**SUPPLIED RECORDS**
Start of Block
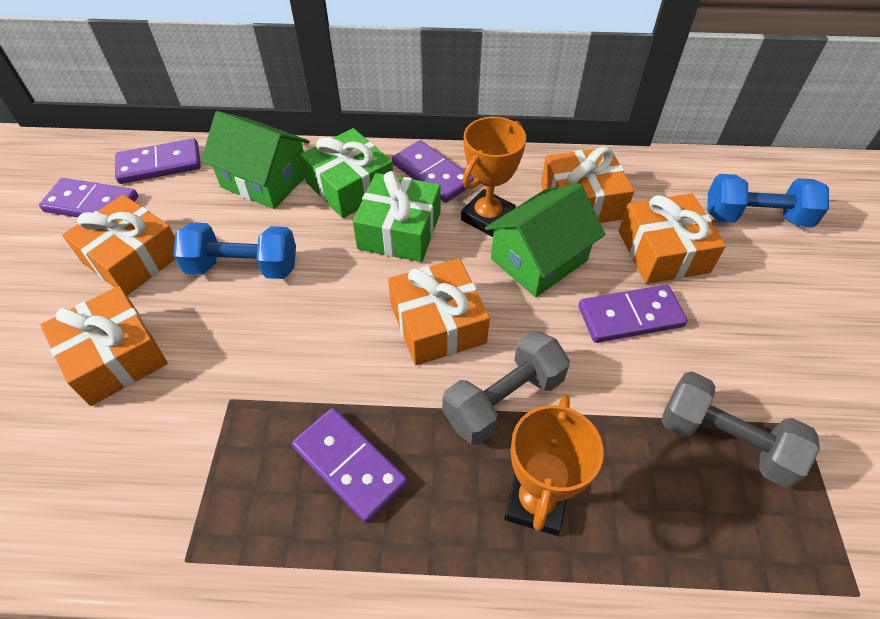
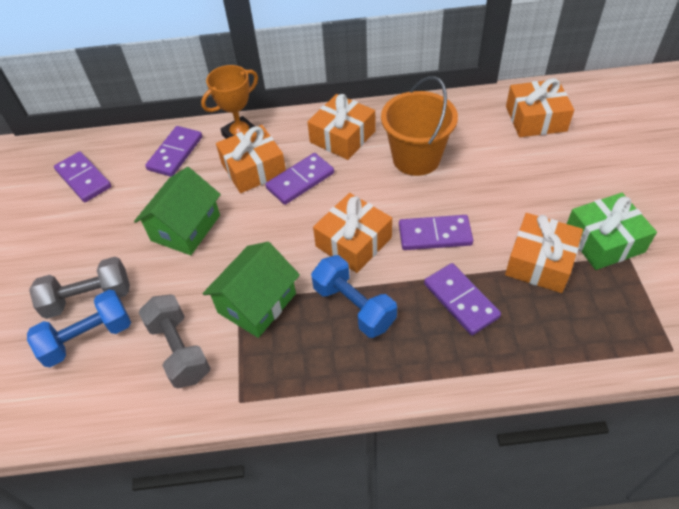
green gift: 2 -> 1
orange bucket: 0 -> 1
orange trophy: 2 -> 1

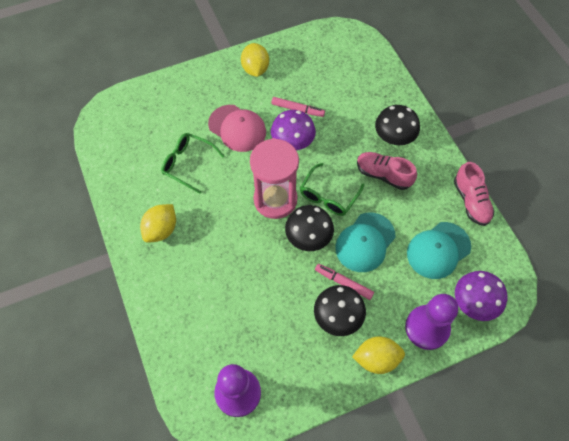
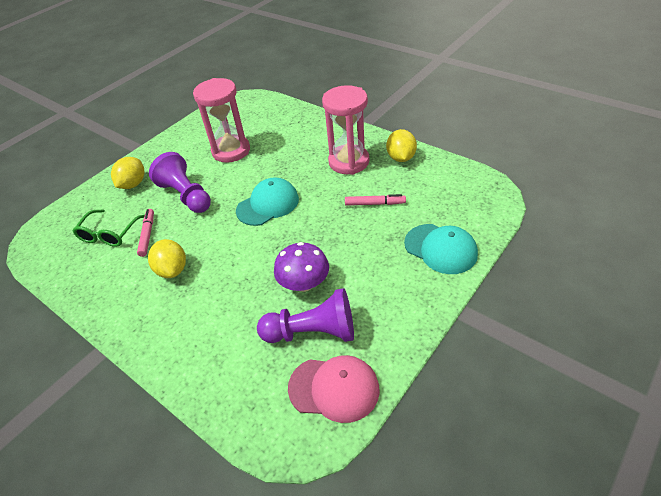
black mushroom: 3 -> 0
green glasses: 2 -> 1
pink hourglass: 1 -> 2
pink shoe: 2 -> 0
purple mushroom: 2 -> 1

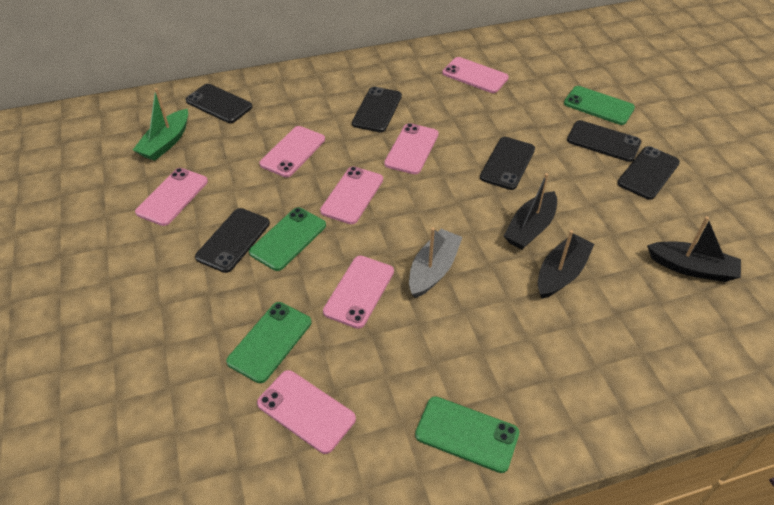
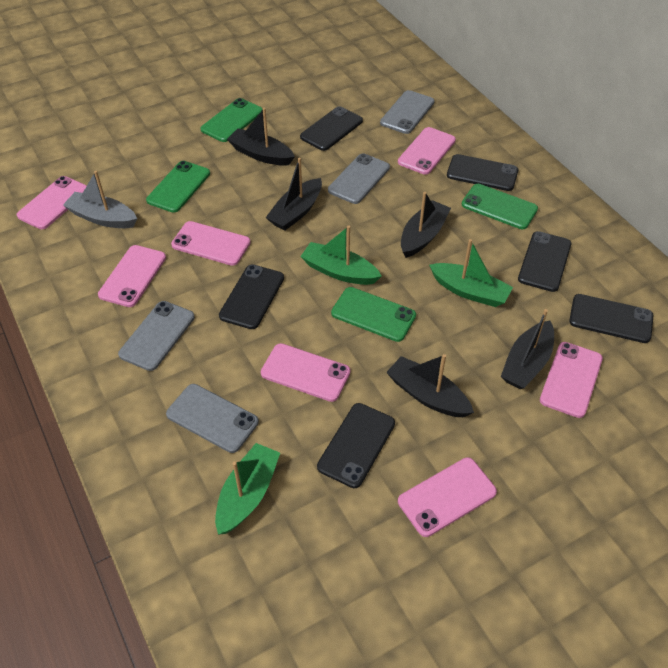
black boat: 3 -> 5
green boat: 1 -> 3
grey phone: 0 -> 4

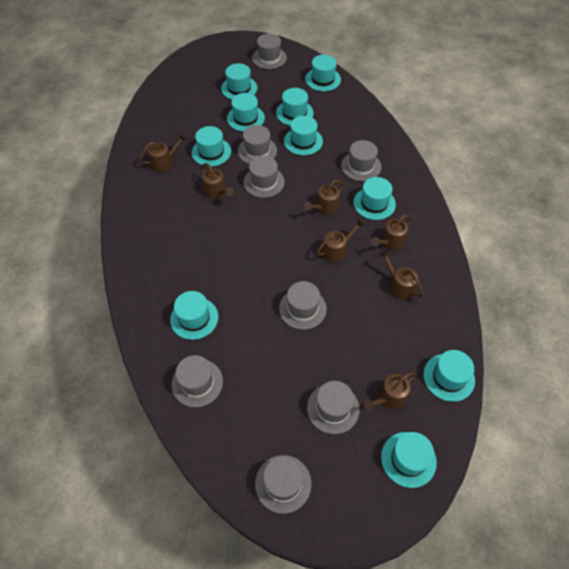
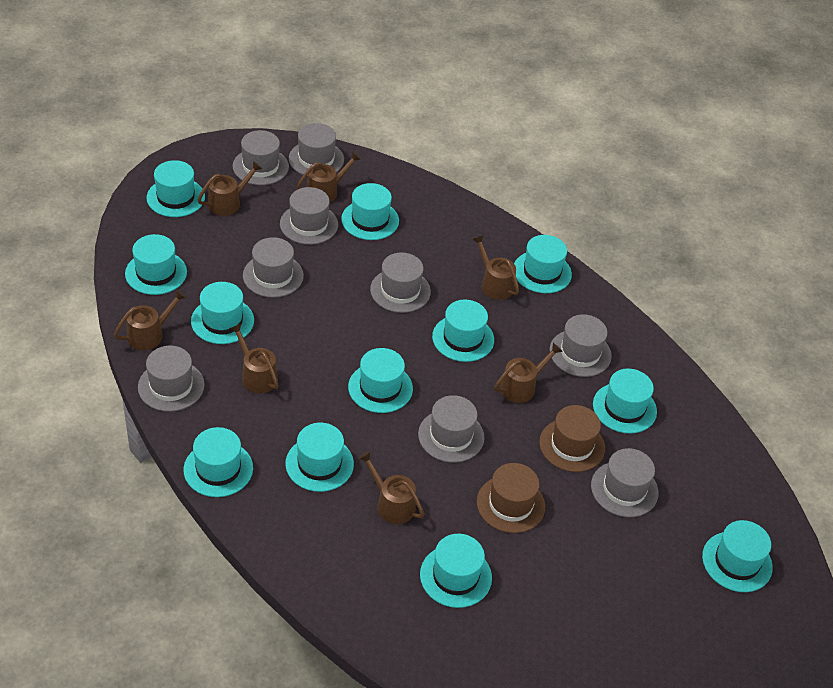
brown hat: 0 -> 2
grey hat: 8 -> 9
turquoise hat: 10 -> 12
End of Block
Look over the material above and show each line where "mushroom" appears.

**TASK SOLUTION**
black mushroom: 3 -> 0
purple mushroom: 2 -> 1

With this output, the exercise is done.